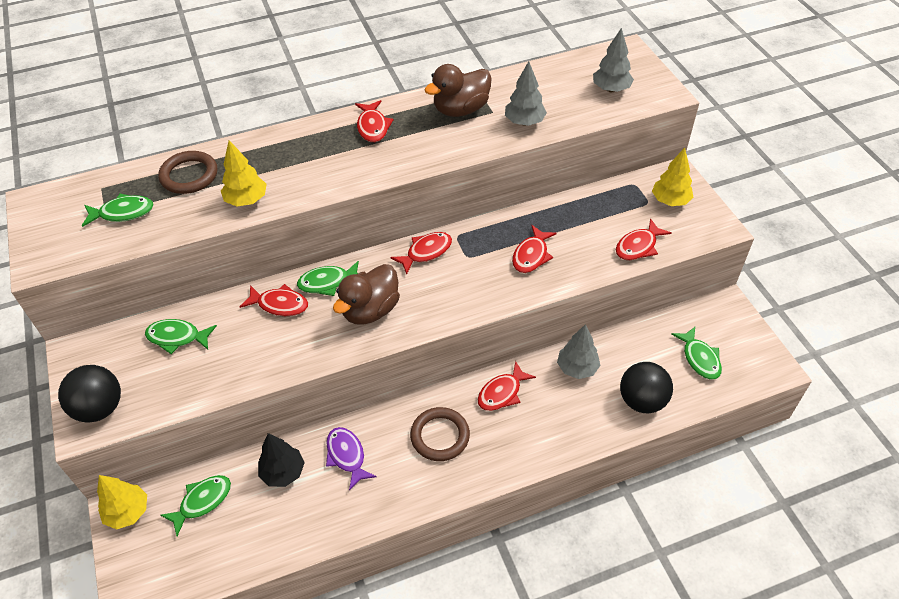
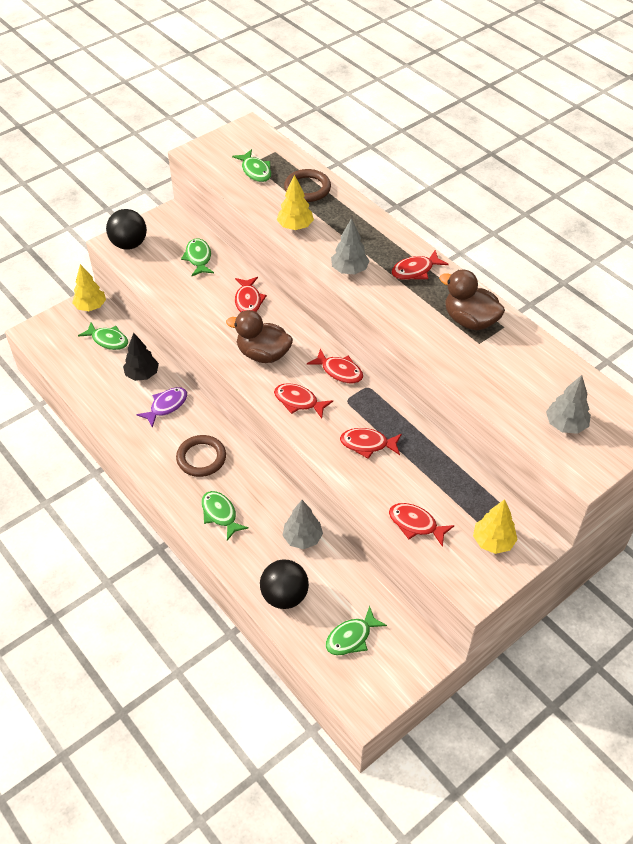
camera: 70 degrees right, 0 degrees up
(327, 282) = (281, 320): green fish -> green fish (220, 514)
(502, 393) = (257, 489): red fish -> red fish (298, 401)
(524, 122) = (476, 369): grey tree -> grey tree (349, 270)

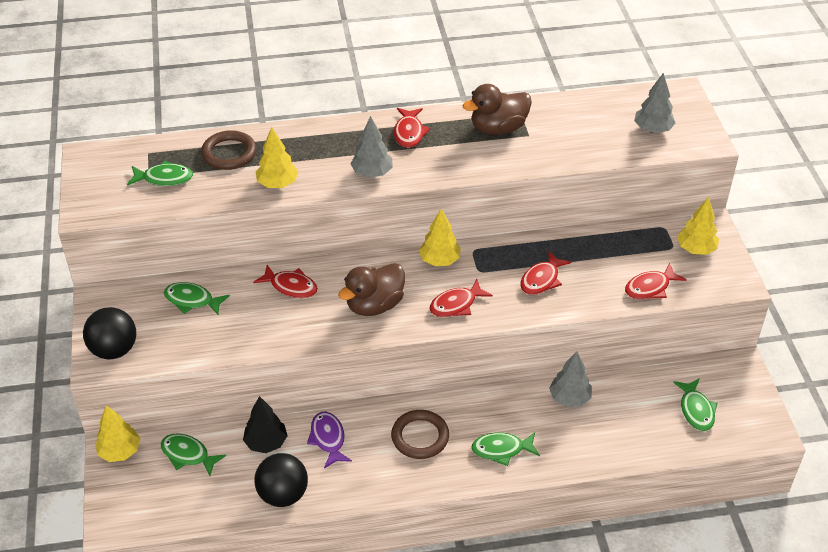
camera: 60 degrees left, 5 degrees down
(108, 340) = (188, 455): green fish -> green fish turned 120 degrees counterclockwise
(284, 595) = (626, 439): black ball -> black ball (283, 494)
(339, 371) = (439, 260): red fish -> yellow tree

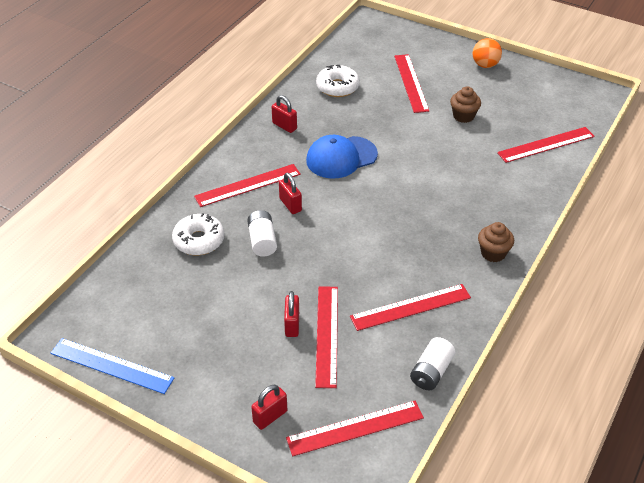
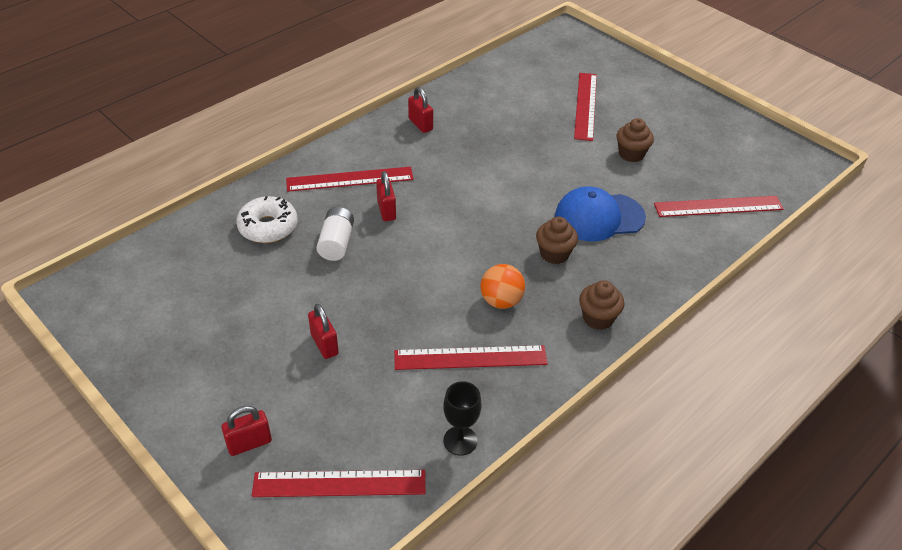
camera: 15 degrees right, 0 degrees up
(111, 366) = (108, 340): blue ruler -> none
(292, 325) = (324, 344): red padlock -> red padlock turned 45 degrees counterclockwise
(326, 335) = (358, 366): red ruler -> none
(337, 87) = (499, 94): white donut -> none
(341, 157) = (468, 171): blue cap -> blue cap (599, 217)
(431, 372) = (460, 441): white battery -> black goblet
(439, 210) = (554, 254): none -> brown cupcake
(485, 65) = (682, 103): orange ball -> orange ball (501, 301)

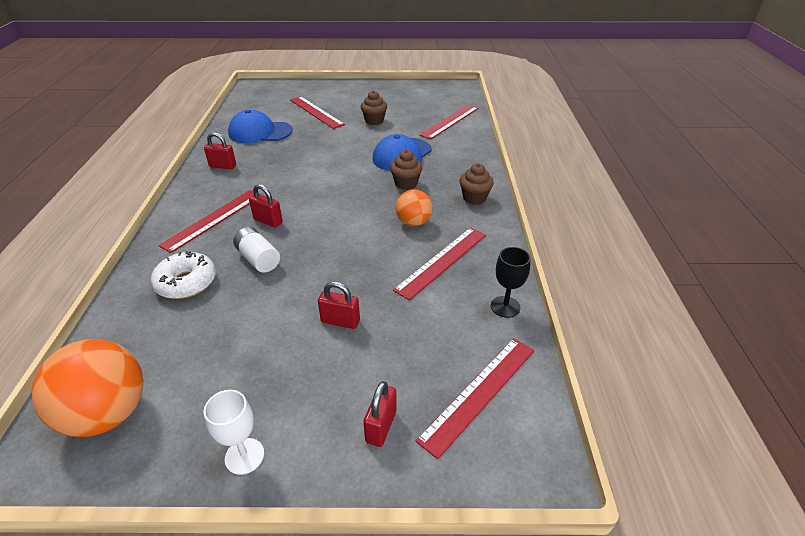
camera: 45 degrees left, 5 degrees down
(127, 294) = (108, 413): none -> orange ball
(158, 387) = (244, 456): none -> white goblet
(499, 101) = (260, 132): none -> blue cap

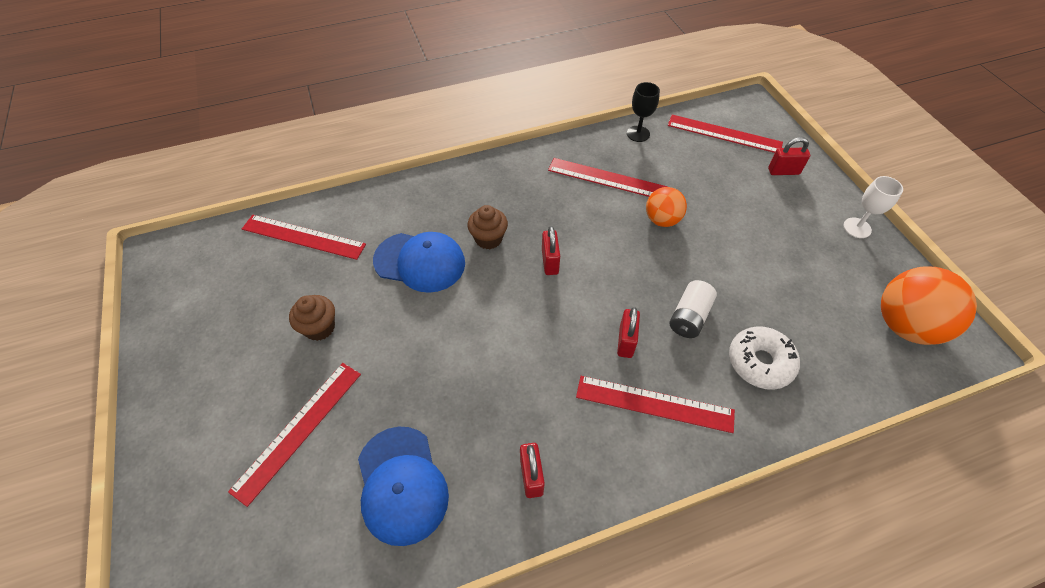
camera: 110 degrees left, 15 degrees up
(340, 321) = (719, 222): red padlock -> red padlock (550, 262)
(413, 222) = (560, 212): orange ball -> orange ball (662, 220)
(474, 198) = (493, 177): brown cupcake -> none

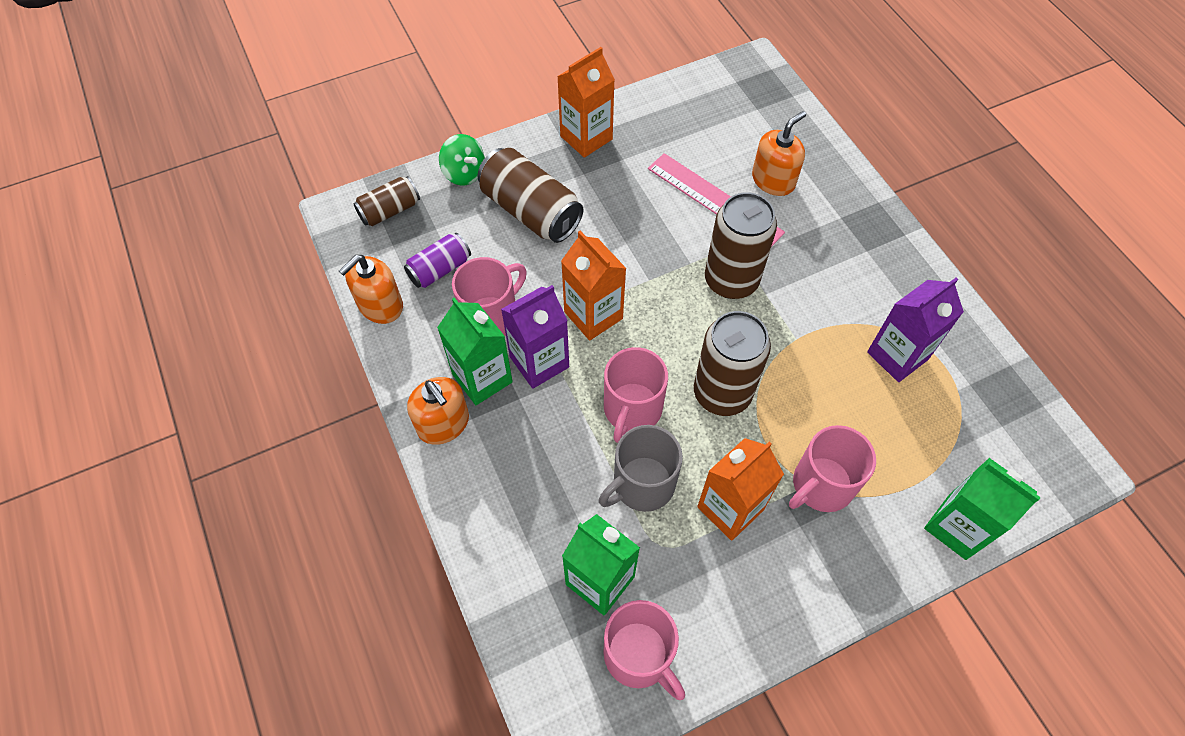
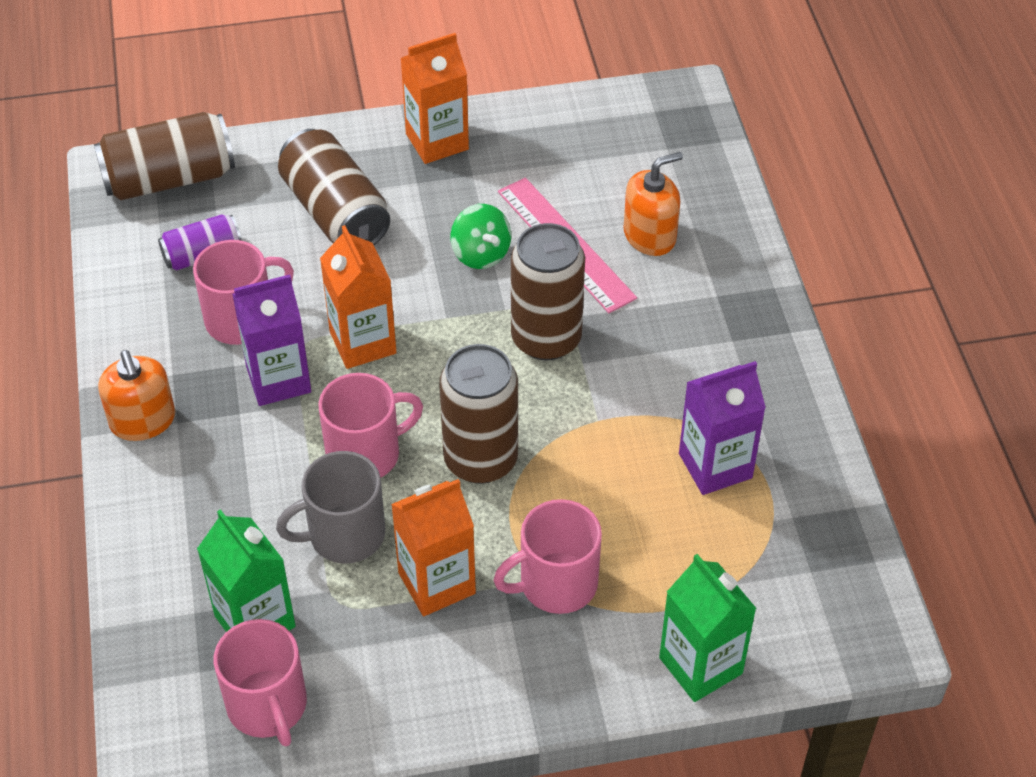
camera: 15 degrees right, 10 degrees down
(380, 305) = (119, 280): orange soap dispenser -> none
(390, 210) = (169, 178): brown can -> brown can, size x1.73
(464, 173) = (273, 154): green spinning top -> green spinning top (481, 254)
(482, 378) = (205, 382): green carton -> none
(632, 409) = (366, 453): pink mug -> pink mug turned 150 degrees counterclockwise

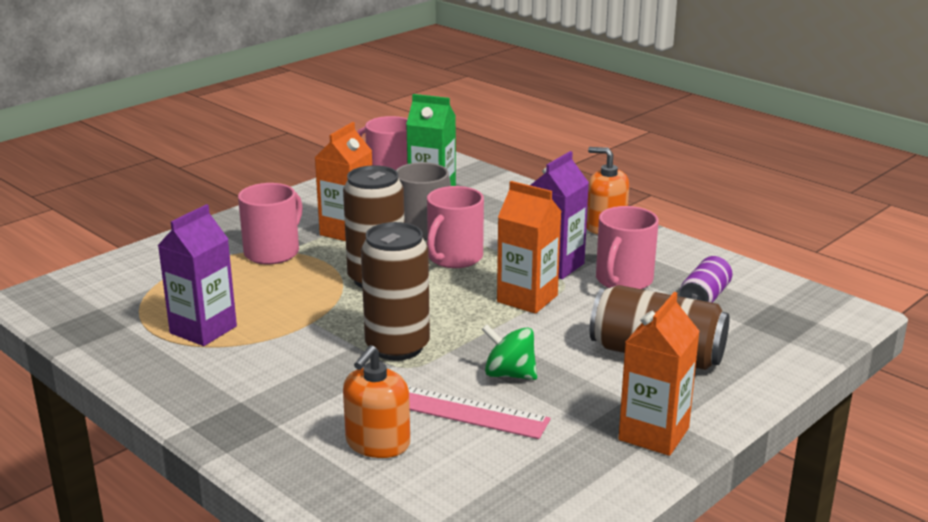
camera: 145 degrees right, 25 degrees down
(169, 178) = (805, 325): brown can -> none
(700, 665) = (154, 253): green carton -> none

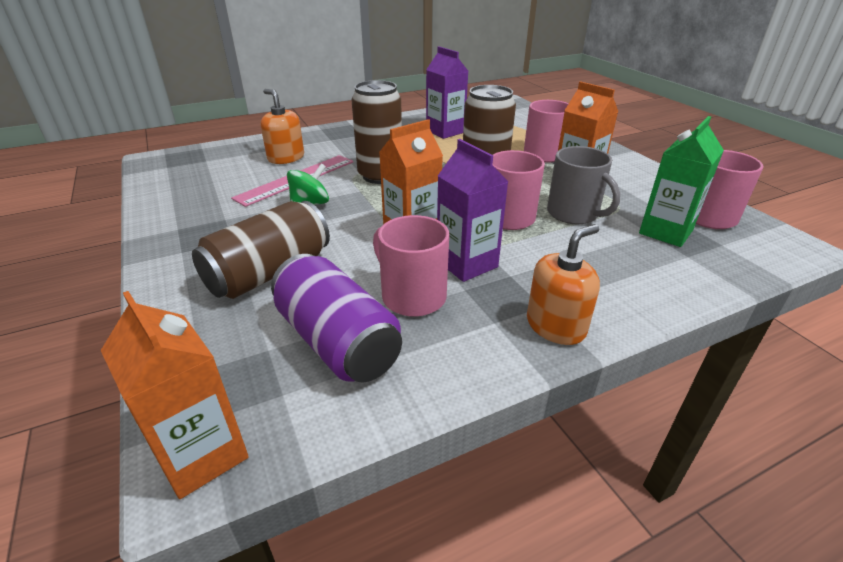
camera: 110 degrees right, 10 degrees up
(653, 434) = (182, 239): orange carton -> orange carton (202, 454)
(704, 298) = (337, 341): purple can -> purple can, size x1.73

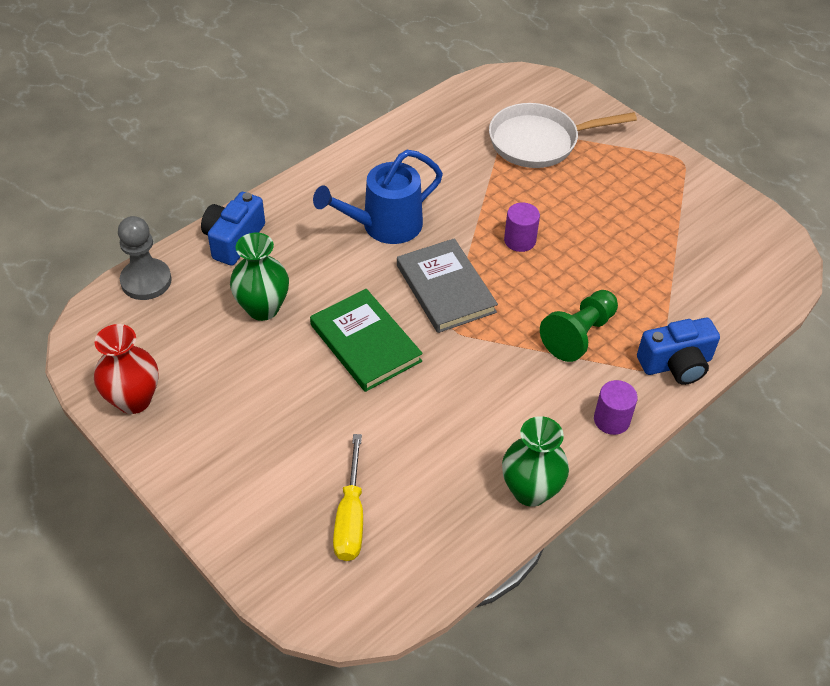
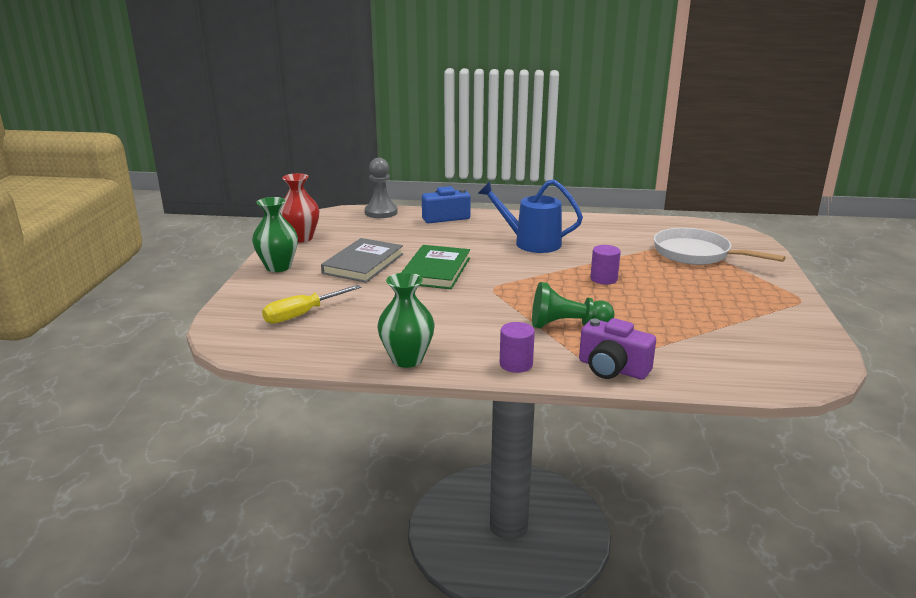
camera: 50 degrees right, 25 degrees down
(263, 308) = (412, 240): green vase -> green vase (278, 267)
(445, 288) = (519, 274): grey book -> grey book (363, 264)
(676, 364) = (612, 369): blue camera -> purple camera

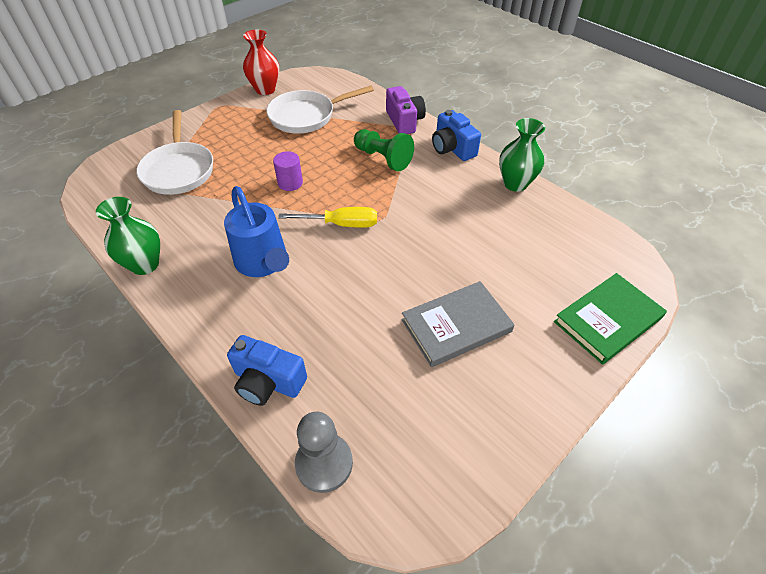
camera: 140 degrees left, 25 degrees up
(278, 267) = (553, 377): green vase -> green vase (145, 264)
(301, 238) = (488, 447): red vase -> red vase (265, 89)
(302, 314) = (565, 271): yellow screwdriver -> yellow screwdriver (341, 224)
(436, 270) = (399, 270): green book -> green book (607, 320)
(516, 364) = (452, 148): purple cylinder -> blue camera
(711, 327) = (306, 116): none -> white pan

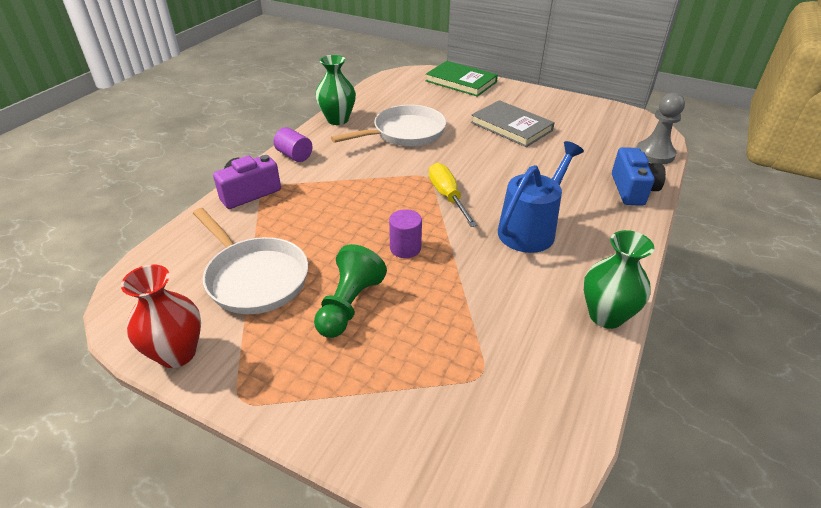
camera: 110 degrees left, 10 degrees down
(179, 170) = (435, 368): white pan -> white pan (405, 133)
(383, 158) = (329, 193): green pawn -> green pawn (349, 305)
(452, 148) = (294, 155): blue camera -> purple cylinder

* * *

> **REQUIRED ACTION**:
Among the entries above, locate the line with "(485, 65) = (682, 103): orange" and the line with "camera: 110 degrees left, 15 degrees up". Give those two lines and all lines between them again, exactly, leaving out the pictures.

> **ANSWER TO THE PROBLEM**:
(485, 65) = (682, 103): orange ball -> orange ball (501, 301)

camera: 45 degrees left, 5 degrees down
(127, 294) = (108, 413): none -> orange ball
(158, 387) = (244, 456): none -> white goblet
(499, 101) = (260, 132): none -> blue cap

camera: 110 degrees left, 15 degrees up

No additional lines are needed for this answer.